==== RECORDS PROVIDED

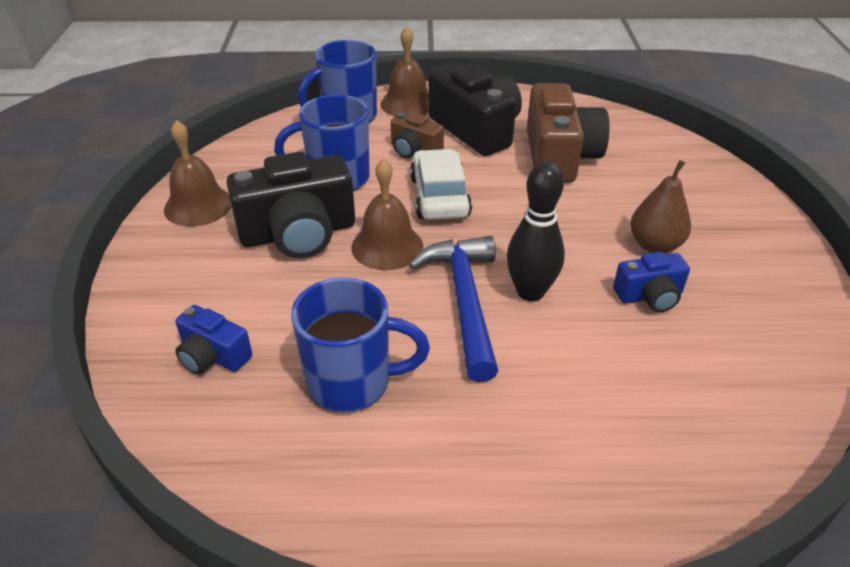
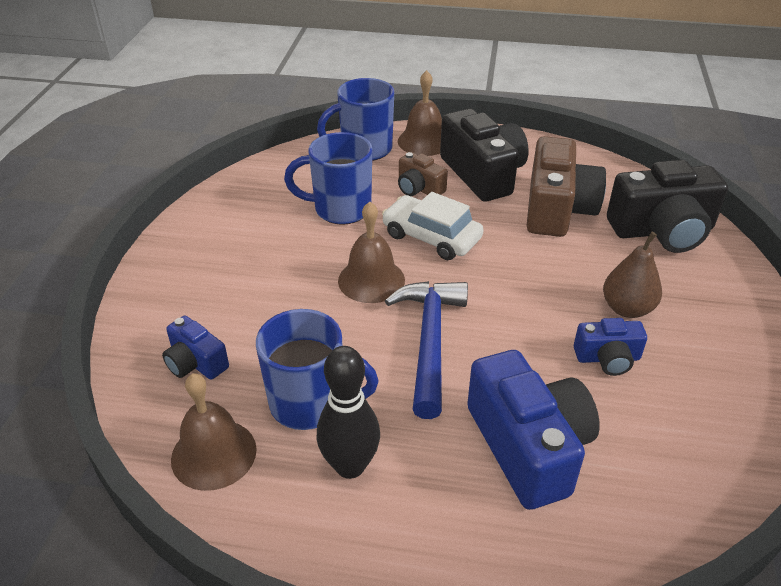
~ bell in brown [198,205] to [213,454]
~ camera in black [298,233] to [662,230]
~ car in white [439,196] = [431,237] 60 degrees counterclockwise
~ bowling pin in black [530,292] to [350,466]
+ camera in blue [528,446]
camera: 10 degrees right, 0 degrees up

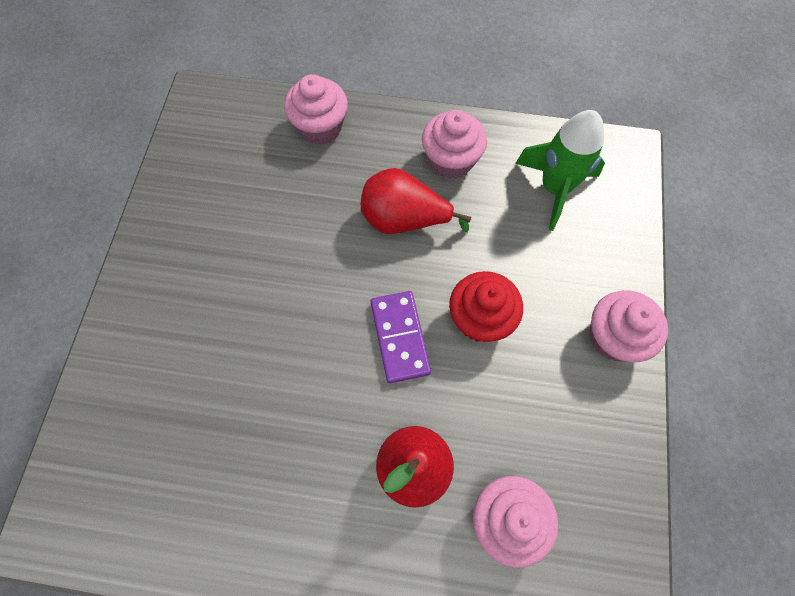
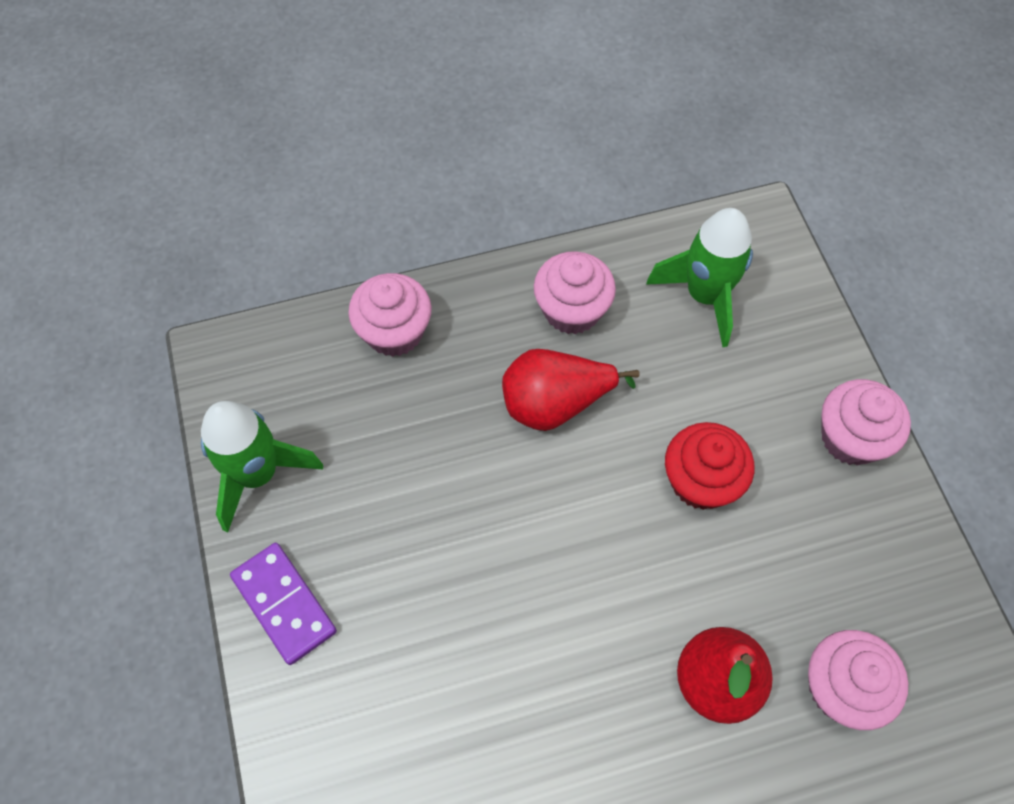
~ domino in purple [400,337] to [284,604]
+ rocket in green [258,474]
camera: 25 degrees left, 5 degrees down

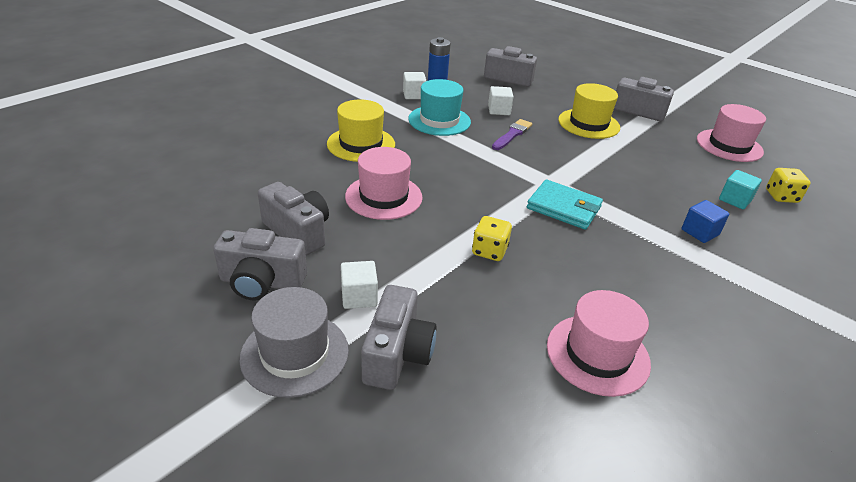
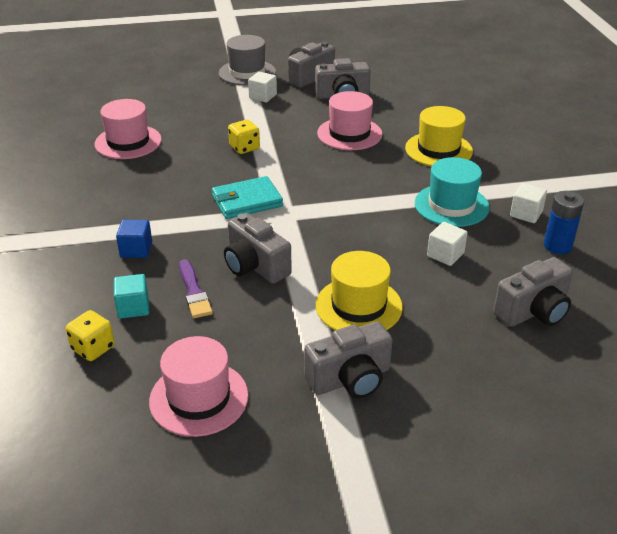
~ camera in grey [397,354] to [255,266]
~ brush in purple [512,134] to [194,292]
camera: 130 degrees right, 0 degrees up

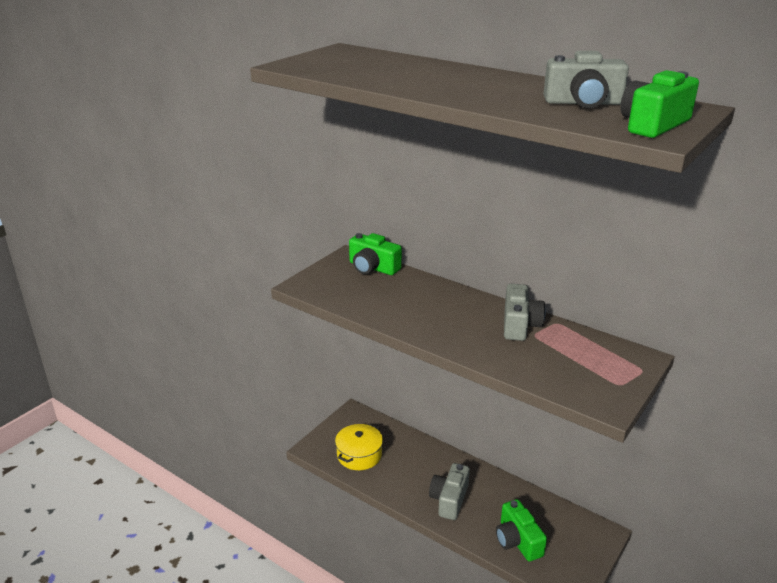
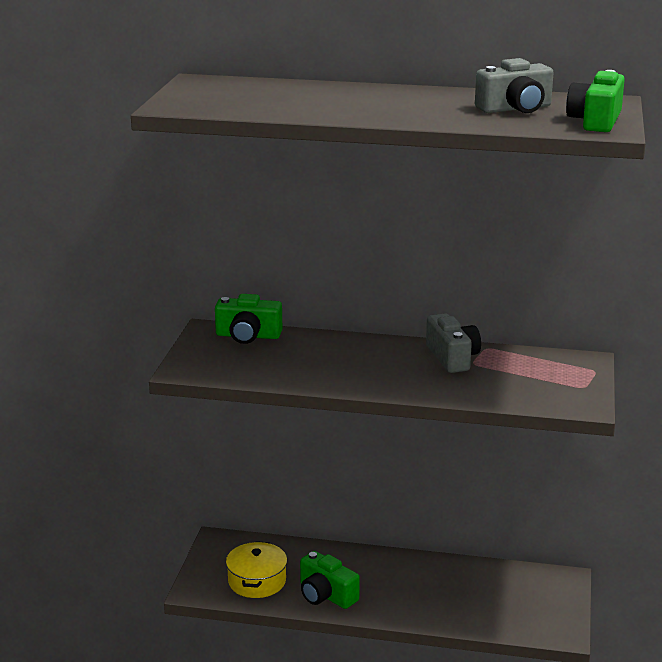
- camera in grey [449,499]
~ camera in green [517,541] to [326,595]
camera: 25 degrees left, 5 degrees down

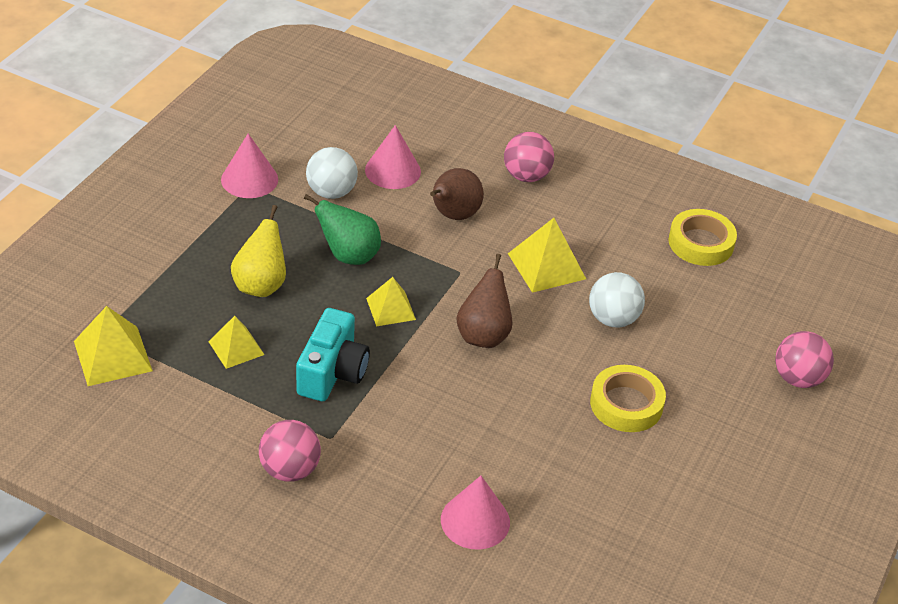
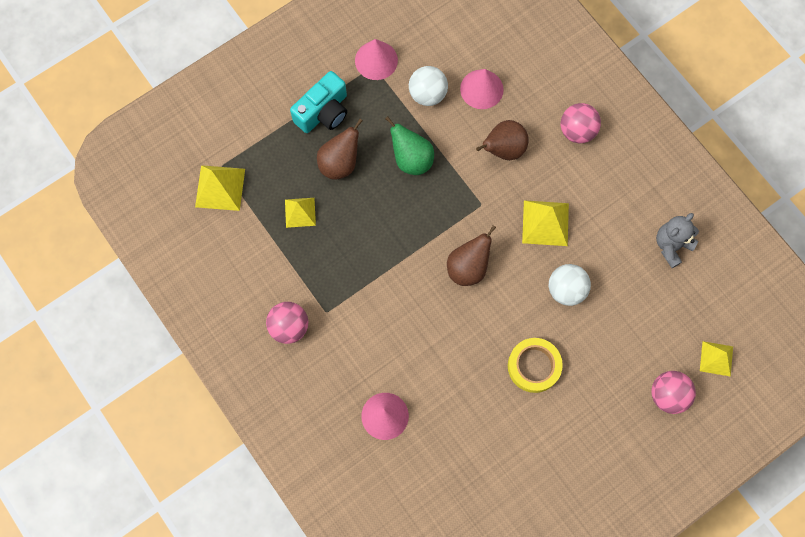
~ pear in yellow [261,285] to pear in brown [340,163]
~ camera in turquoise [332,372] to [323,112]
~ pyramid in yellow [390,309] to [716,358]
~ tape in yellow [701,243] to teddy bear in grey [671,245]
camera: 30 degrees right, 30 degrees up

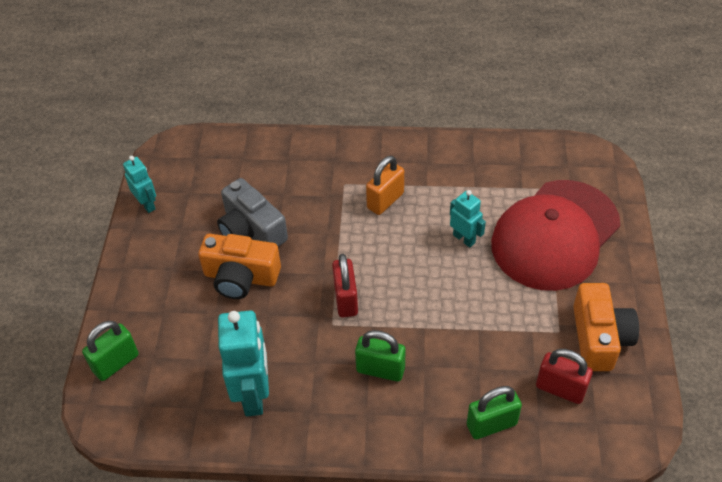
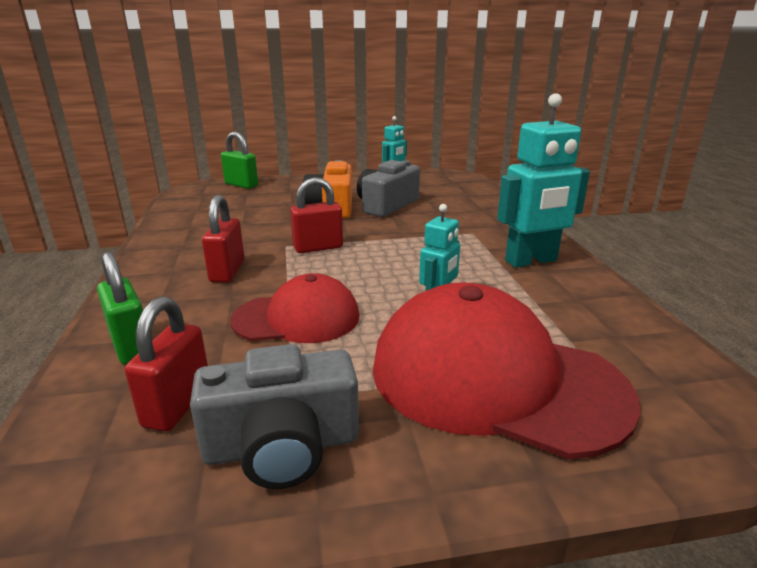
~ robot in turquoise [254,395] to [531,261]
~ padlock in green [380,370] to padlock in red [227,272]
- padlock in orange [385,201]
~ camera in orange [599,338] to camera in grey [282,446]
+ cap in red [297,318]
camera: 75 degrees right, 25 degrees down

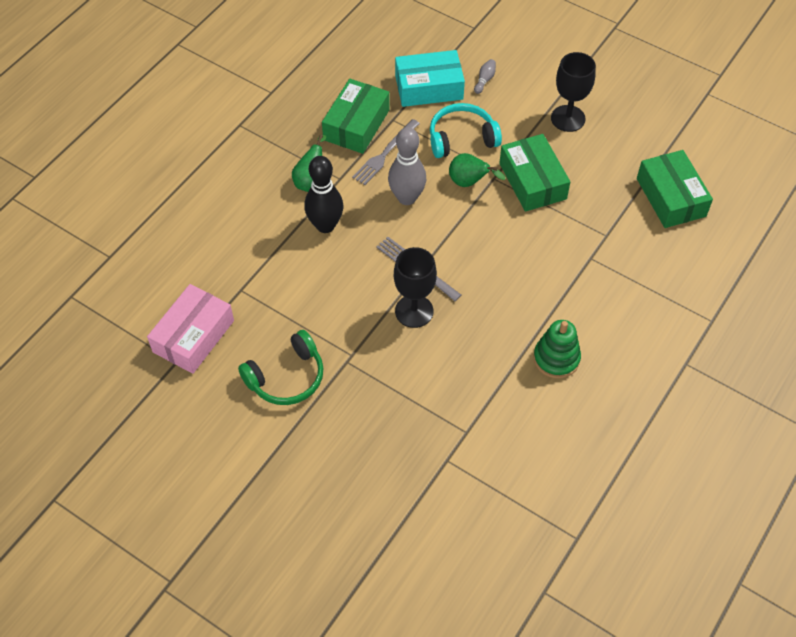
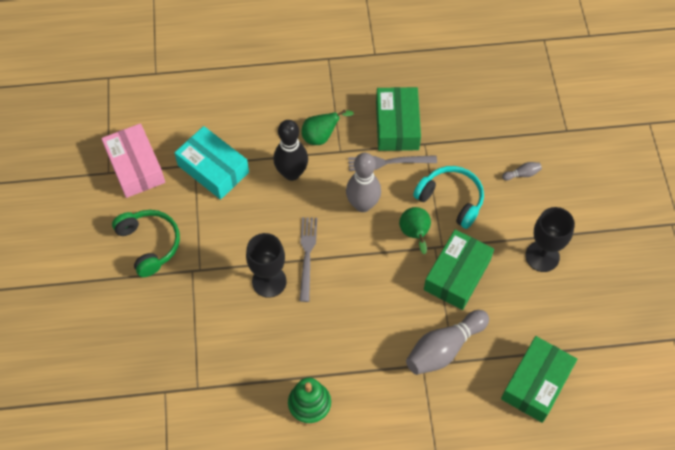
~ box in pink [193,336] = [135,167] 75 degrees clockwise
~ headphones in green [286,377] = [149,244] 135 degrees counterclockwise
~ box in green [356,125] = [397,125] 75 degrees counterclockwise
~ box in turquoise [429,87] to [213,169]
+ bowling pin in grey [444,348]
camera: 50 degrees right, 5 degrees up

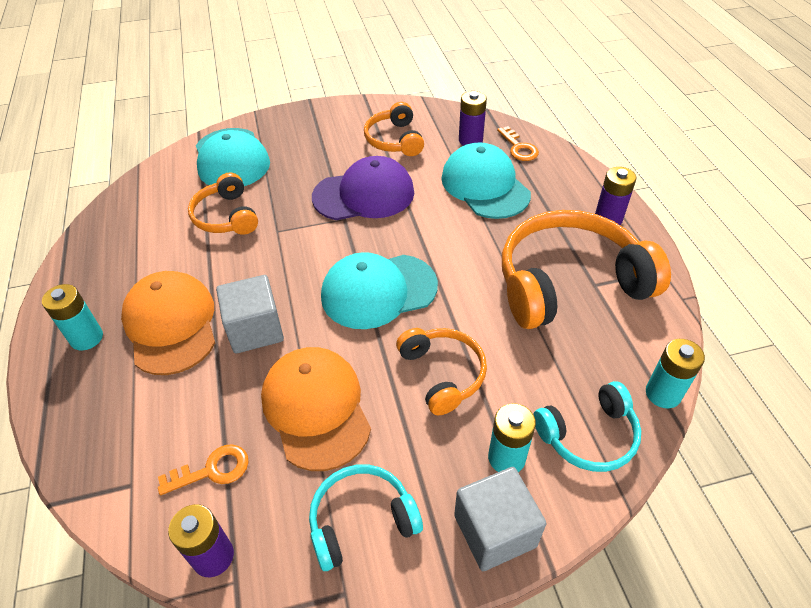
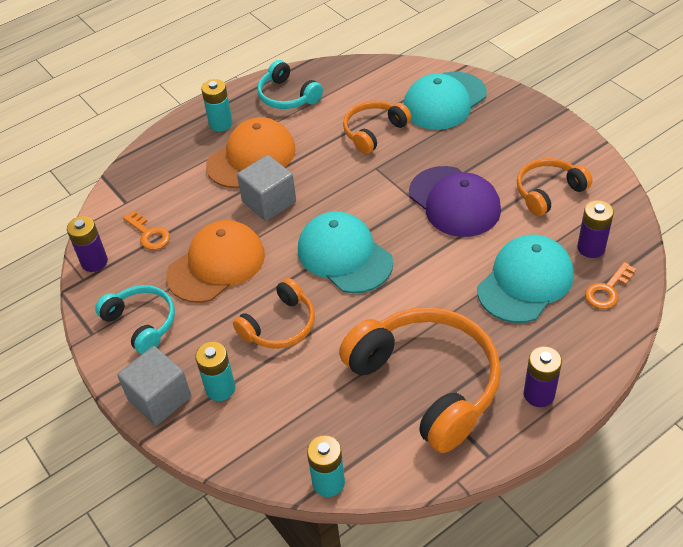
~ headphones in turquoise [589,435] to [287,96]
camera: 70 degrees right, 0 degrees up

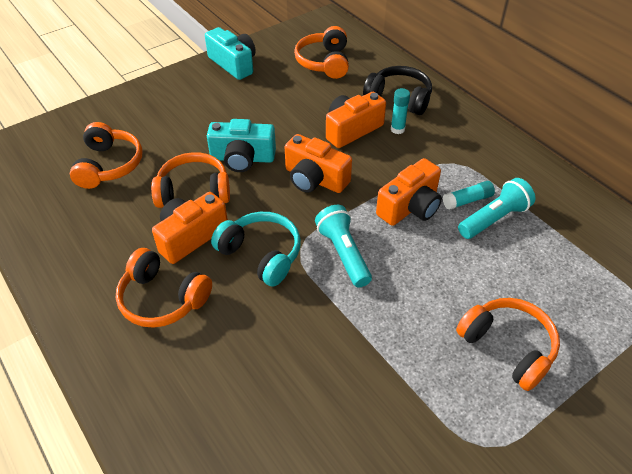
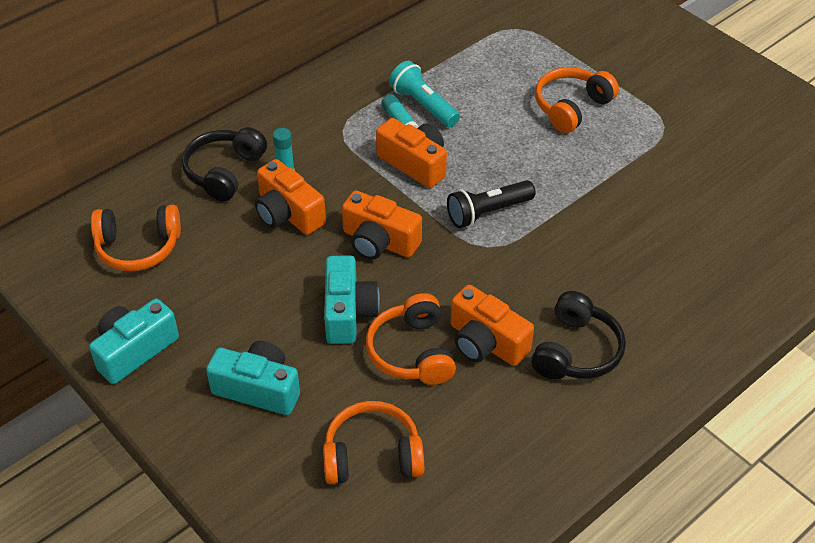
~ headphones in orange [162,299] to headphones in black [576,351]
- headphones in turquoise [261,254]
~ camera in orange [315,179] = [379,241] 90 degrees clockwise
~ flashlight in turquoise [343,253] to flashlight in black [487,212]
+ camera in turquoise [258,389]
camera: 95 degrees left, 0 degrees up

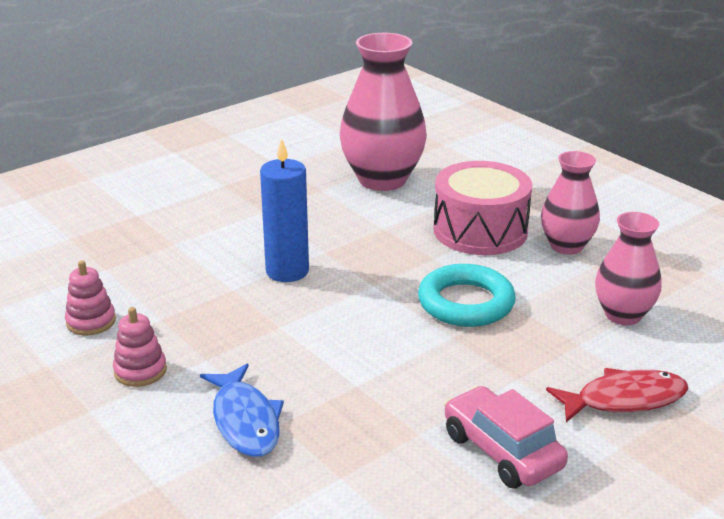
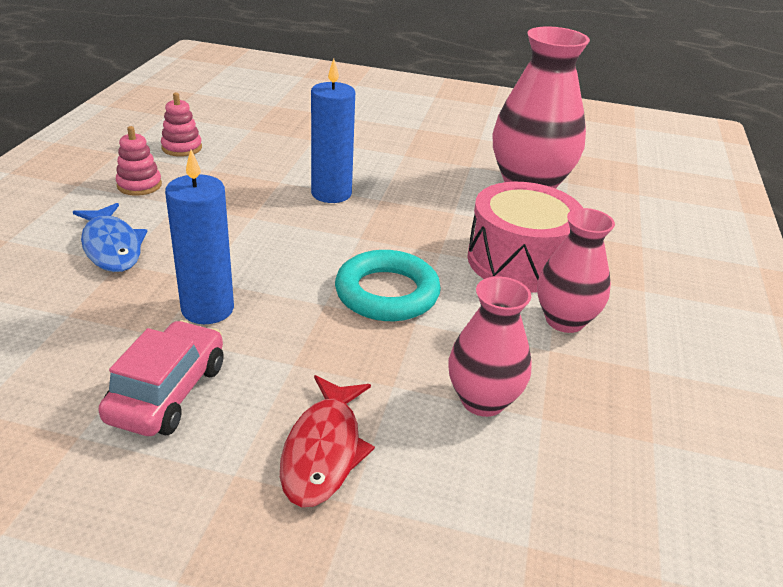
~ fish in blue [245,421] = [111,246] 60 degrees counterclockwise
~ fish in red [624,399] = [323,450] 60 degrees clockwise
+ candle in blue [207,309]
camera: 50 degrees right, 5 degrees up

========

WHAT IS REQUIRED:
Put down exactly the lines of the data above that run from its first line through the line bearing "in blue [528,446]", and no pictures.

RESULT OF THE TASK:
~ bell in brown [198,205] to [213,454]
~ camera in black [298,233] to [662,230]
~ car in white [439,196] = [431,237] 60 degrees counterclockwise
~ bowling pin in black [530,292] to [350,466]
+ camera in blue [528,446]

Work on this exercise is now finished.